[A run of records]
□ □ □ □ □ □ □
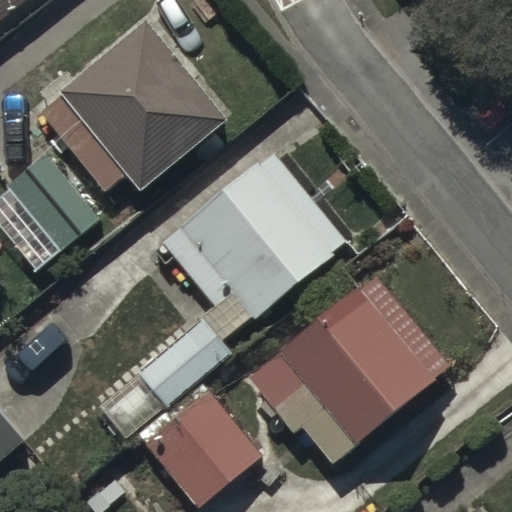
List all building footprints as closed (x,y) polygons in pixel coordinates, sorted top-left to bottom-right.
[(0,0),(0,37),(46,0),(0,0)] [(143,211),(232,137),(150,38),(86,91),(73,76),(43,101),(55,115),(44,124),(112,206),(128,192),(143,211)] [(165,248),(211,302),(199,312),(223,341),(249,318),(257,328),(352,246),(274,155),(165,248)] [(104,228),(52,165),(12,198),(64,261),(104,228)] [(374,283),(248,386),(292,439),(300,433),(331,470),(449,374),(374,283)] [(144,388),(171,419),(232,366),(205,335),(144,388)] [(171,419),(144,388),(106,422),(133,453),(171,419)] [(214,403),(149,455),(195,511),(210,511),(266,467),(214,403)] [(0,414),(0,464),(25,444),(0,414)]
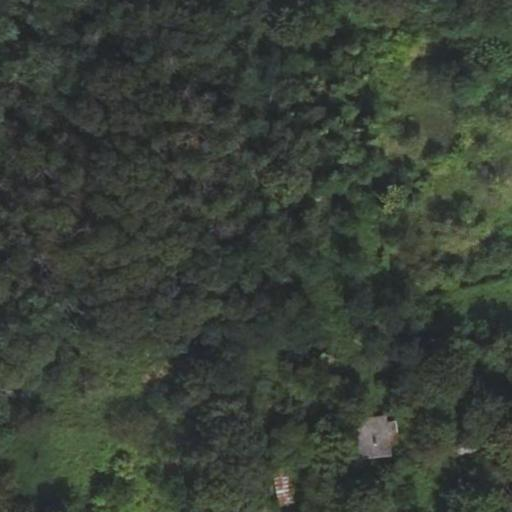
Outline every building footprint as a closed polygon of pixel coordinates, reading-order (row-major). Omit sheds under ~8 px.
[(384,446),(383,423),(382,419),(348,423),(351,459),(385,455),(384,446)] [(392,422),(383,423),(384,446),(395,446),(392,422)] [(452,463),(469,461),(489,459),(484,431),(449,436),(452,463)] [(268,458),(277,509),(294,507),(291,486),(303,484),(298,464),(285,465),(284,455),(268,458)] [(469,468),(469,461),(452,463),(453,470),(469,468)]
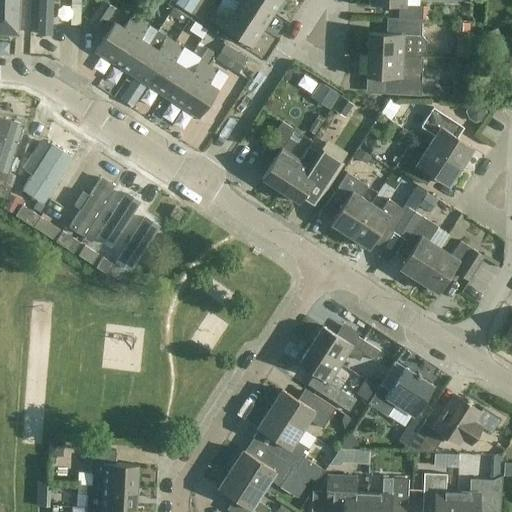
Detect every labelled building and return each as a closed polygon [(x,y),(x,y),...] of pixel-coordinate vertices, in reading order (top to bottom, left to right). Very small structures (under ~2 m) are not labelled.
□ □ □ □ □ □ □
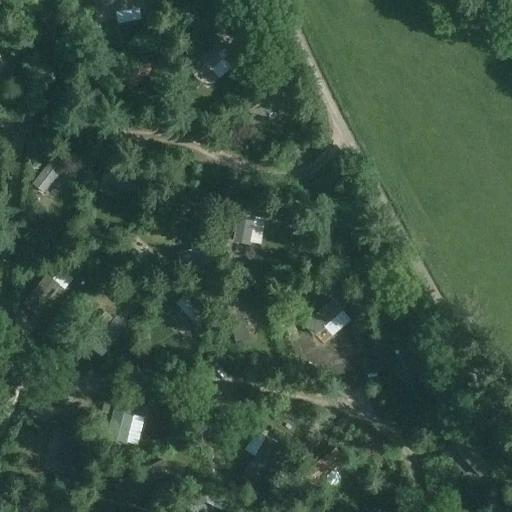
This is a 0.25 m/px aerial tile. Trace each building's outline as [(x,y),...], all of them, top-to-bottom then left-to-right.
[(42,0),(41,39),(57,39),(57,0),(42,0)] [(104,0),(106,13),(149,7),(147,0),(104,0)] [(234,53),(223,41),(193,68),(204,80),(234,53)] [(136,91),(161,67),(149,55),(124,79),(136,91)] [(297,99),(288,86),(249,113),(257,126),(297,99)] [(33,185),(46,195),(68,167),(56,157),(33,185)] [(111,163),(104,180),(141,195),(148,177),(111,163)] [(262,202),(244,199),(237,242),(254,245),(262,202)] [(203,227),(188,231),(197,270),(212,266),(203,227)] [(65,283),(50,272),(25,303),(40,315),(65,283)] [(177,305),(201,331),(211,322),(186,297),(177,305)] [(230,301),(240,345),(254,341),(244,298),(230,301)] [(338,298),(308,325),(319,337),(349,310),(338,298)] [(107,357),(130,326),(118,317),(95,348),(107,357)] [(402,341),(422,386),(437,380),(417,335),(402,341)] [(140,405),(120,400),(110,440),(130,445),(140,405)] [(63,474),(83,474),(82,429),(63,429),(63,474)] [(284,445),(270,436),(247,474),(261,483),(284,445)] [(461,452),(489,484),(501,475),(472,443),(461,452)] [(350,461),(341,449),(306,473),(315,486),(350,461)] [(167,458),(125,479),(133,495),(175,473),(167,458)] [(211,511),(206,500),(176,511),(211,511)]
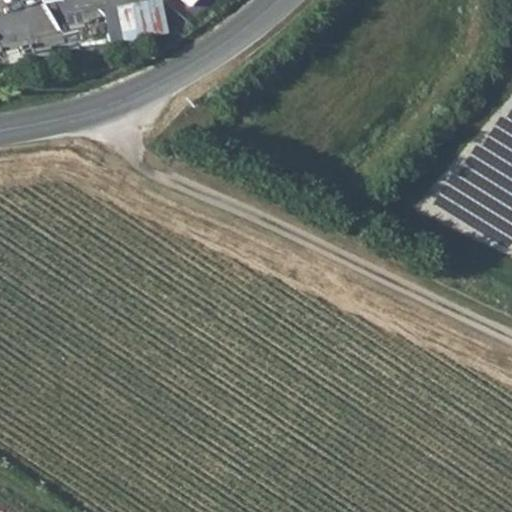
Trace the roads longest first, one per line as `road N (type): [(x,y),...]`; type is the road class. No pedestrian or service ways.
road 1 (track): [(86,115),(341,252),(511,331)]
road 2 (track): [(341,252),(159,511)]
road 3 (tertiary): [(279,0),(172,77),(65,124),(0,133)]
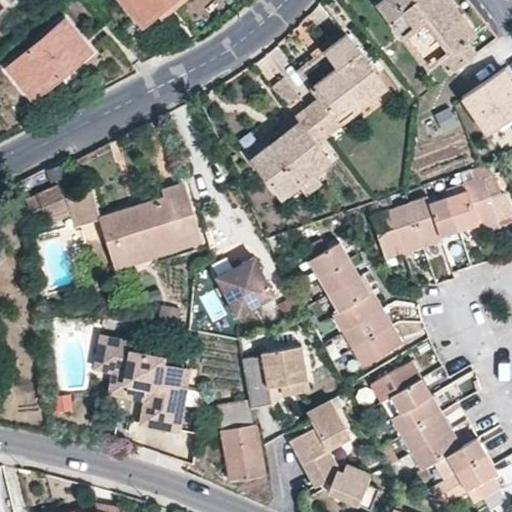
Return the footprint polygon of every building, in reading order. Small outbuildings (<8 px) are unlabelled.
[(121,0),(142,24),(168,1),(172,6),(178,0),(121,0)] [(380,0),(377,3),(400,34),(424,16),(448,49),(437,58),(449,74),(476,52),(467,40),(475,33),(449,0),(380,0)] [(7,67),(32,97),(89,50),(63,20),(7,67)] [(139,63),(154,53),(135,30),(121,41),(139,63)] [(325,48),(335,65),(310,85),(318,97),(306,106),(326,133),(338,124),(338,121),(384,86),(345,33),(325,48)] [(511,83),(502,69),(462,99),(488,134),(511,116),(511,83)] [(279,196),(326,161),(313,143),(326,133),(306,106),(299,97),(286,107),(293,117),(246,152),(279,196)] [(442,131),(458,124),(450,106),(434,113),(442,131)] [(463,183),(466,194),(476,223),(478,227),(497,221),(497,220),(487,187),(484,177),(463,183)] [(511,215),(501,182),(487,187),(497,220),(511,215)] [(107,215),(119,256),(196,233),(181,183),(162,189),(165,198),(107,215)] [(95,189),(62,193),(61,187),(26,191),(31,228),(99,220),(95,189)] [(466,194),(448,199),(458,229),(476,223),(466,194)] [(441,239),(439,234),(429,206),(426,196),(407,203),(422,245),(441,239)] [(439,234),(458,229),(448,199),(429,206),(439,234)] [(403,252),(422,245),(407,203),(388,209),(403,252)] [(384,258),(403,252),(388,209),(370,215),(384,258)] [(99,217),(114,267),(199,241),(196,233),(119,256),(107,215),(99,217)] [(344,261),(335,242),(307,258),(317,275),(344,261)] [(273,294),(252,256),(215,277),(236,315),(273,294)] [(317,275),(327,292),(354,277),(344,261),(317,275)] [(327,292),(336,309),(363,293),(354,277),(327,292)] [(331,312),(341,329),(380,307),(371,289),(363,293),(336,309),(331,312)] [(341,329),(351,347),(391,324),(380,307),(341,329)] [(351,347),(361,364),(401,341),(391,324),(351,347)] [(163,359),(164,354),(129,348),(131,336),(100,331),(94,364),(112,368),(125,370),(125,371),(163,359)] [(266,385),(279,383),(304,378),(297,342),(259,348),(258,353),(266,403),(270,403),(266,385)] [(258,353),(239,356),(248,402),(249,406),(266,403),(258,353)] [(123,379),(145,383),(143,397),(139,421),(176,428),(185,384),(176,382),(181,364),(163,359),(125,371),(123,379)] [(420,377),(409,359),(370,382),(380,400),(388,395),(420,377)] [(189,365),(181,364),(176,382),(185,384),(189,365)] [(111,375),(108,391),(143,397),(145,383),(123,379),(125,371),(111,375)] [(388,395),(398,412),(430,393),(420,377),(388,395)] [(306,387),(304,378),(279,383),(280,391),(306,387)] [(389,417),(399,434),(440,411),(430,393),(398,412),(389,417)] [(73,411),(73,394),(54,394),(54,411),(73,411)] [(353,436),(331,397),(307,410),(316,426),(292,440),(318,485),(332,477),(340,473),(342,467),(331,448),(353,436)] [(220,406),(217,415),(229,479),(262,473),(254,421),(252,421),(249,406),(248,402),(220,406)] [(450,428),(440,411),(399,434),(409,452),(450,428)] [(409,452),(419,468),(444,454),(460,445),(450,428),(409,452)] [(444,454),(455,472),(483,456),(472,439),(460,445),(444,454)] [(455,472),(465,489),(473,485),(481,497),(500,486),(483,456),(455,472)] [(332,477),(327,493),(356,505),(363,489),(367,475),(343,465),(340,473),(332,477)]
□ □ □ □ □ □ □
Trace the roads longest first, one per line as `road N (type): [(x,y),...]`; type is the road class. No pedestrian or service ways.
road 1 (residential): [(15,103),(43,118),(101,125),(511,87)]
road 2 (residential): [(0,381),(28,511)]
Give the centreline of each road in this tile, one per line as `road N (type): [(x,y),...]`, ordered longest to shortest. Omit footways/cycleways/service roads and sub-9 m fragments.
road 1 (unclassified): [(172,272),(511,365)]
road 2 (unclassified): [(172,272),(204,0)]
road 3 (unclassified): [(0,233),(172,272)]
□ □ □ □ □ □ □
# SHORT EXERCISE
Reproduce word for word the lines starting with the line containing "Give the centreline" and continuing through the line containing "road 3 (unclassified): [(0,233),(172,272)]", including both of those lines.

# SOLUTION TO THIS TASK
Give the centreline of each road in this tile, one per line as `road N (type): [(x,y),...]`, ordered longest to shortest. Omit footways/cycleways/service roads and sub-9 m fragments.
road 1 (unclassified): [(172,272),(511,365)]
road 2 (unclassified): [(172,272),(204,0)]
road 3 (unclassified): [(0,233),(172,272)]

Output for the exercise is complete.